What is required: Using the listing below, please print exactly the lines from the one with "(128, 212) = (208, 54): turquoise" through the one with "(315, 323) = (278, 256): blue". Leave out every picture.

· · · · ·

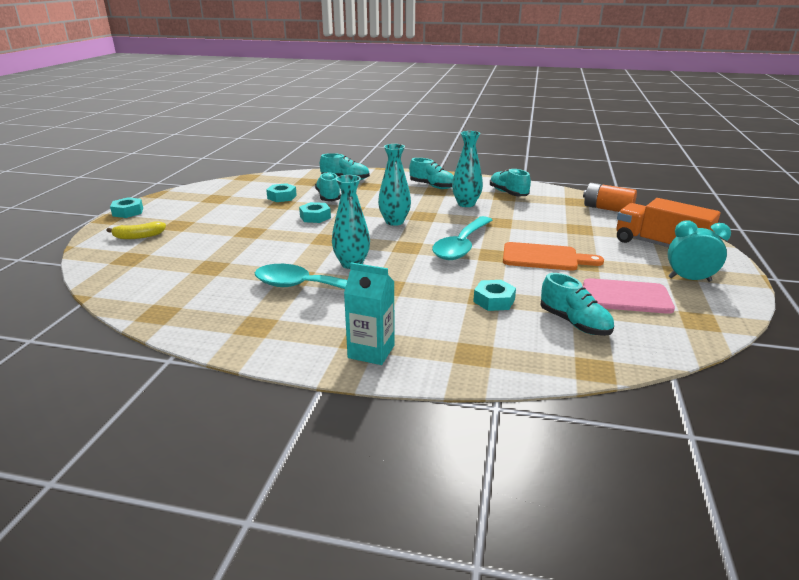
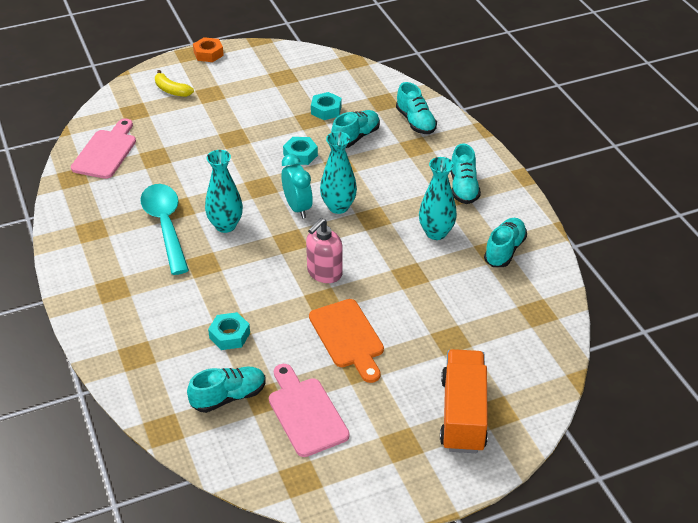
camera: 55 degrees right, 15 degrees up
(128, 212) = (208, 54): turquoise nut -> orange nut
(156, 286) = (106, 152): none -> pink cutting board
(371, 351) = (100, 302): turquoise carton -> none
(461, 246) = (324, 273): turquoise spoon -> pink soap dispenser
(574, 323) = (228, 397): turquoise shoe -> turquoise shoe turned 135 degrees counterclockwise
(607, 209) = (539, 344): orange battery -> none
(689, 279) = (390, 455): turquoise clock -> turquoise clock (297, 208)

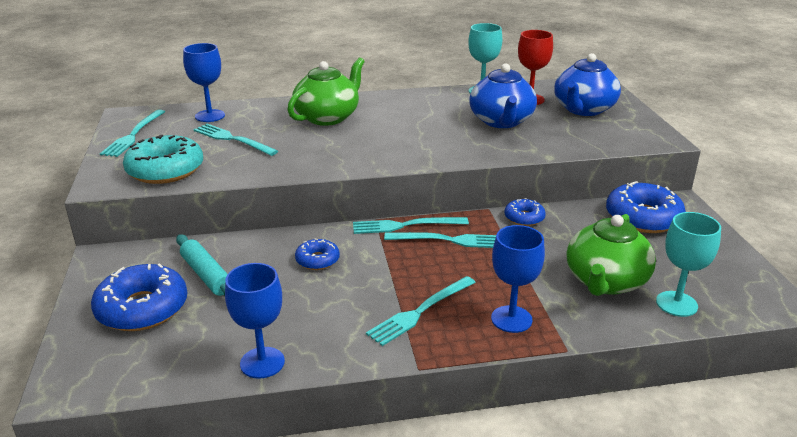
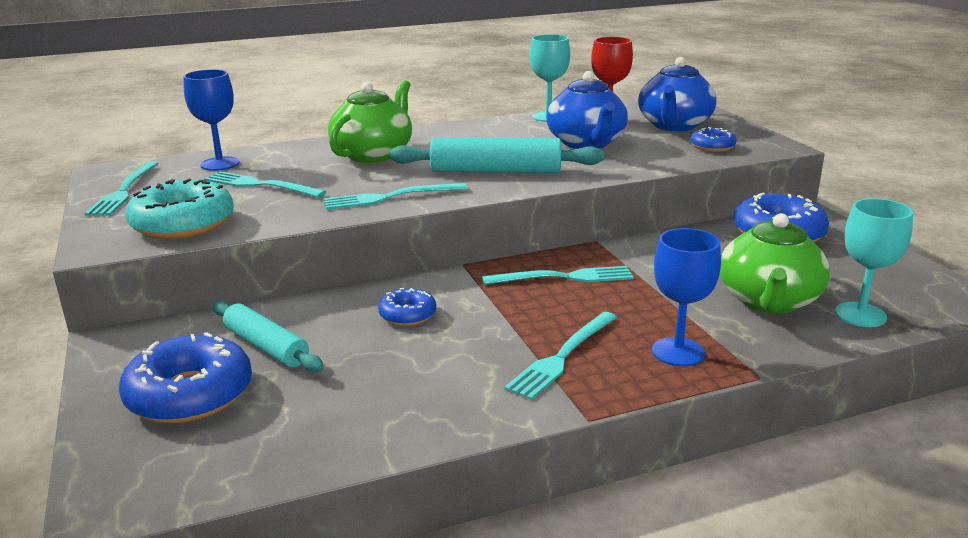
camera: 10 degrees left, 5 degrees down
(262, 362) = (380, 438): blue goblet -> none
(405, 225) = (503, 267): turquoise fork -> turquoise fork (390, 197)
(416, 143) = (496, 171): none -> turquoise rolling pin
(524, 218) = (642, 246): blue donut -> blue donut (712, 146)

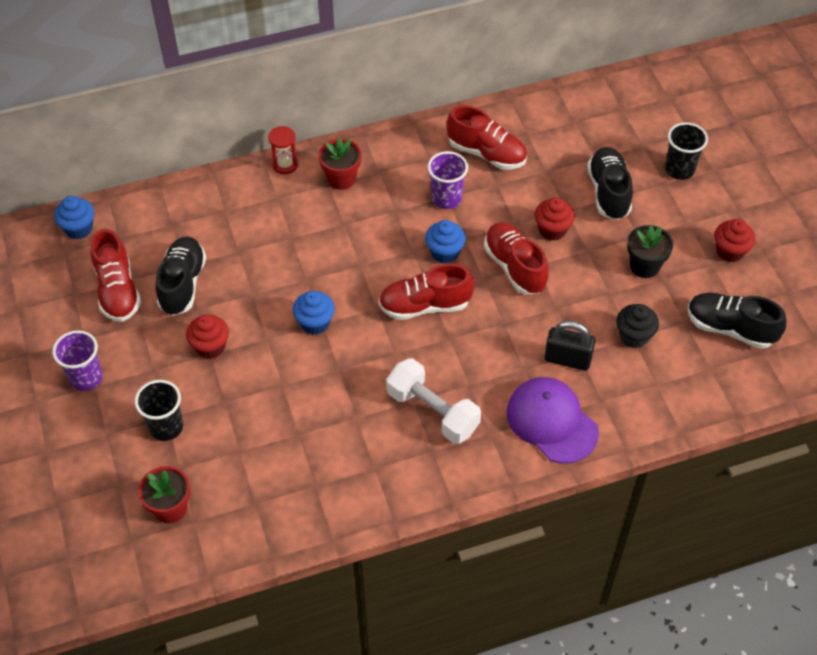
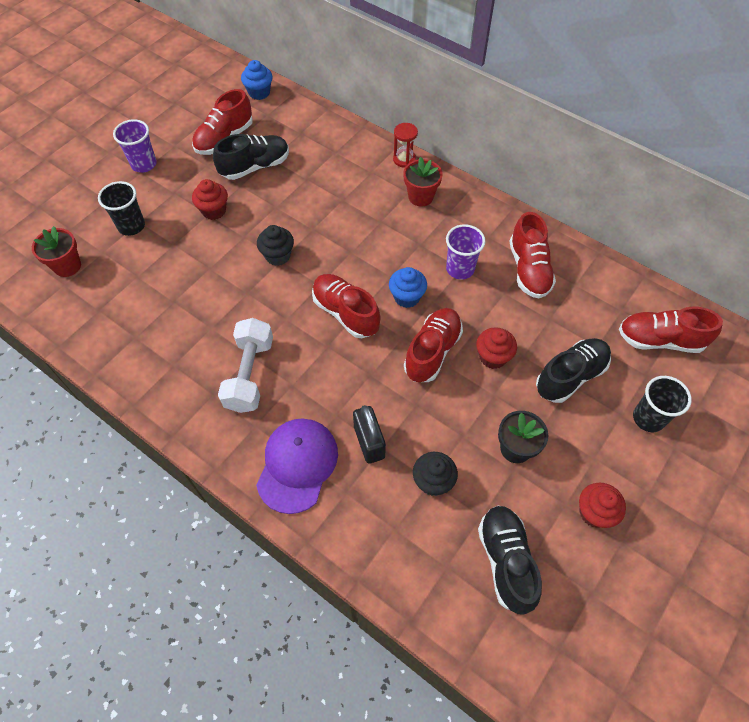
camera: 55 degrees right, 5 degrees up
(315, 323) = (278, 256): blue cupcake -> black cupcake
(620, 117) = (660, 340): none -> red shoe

· · · · ·

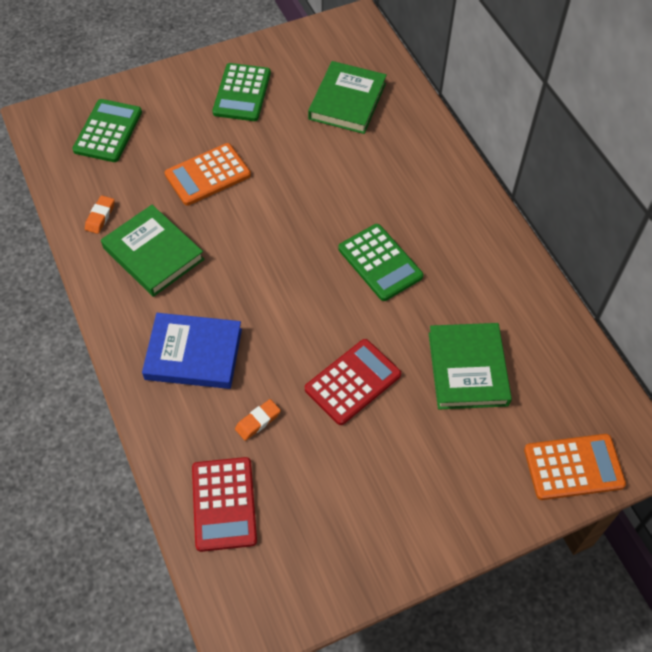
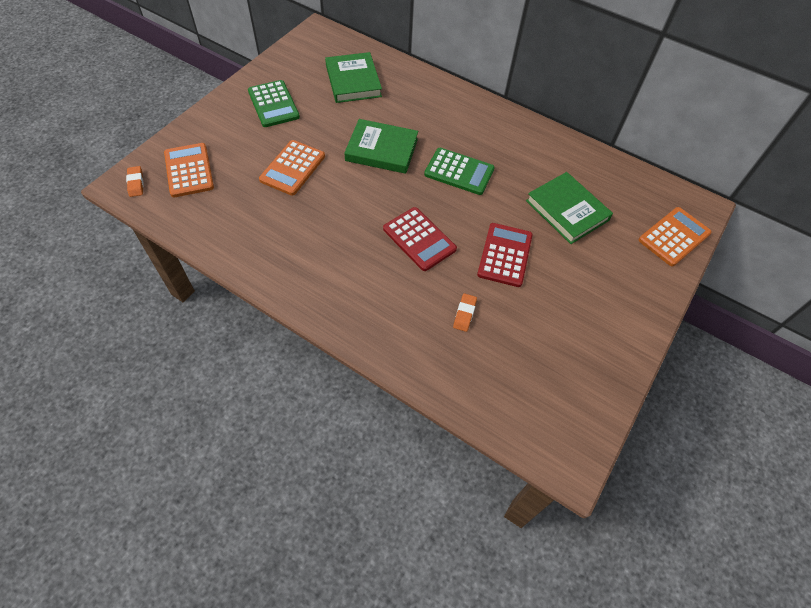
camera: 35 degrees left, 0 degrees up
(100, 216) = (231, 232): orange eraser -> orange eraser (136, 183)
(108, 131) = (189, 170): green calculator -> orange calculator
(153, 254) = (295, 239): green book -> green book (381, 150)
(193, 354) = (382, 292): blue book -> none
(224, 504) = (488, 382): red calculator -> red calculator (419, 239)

· · · · ·

Solution to the exercise:
(128, 212) = (208, 54): turquoise nut -> orange nut
(156, 286) = (106, 152): none -> pink cutting board
(371, 351) = (100, 302): turquoise carton -> none
(461, 246) = (324, 273): turquoise spoon -> pink soap dispenser
(574, 323) = (228, 397): turquoise shoe -> turquoise shoe turned 135 degrees counterclockwise
(607, 209) = (539, 344): orange battery -> none
(689, 279) = (390, 455): turquoise clock -> turquoise clock (297, 208)

camera: 10 degrees left, 5 degrees down
(262, 362) = (380, 438): blue goblet -> none
(405, 225) = (503, 267): turquoise fork -> turquoise fork (390, 197)
(416, 143) = (496, 171): none -> turquoise rolling pin
(524, 218) = (642, 246): blue donut -> blue donut (712, 146)

camera: 55 degrees right, 5 degrees up
(315, 323) = (278, 256): blue cupcake -> black cupcake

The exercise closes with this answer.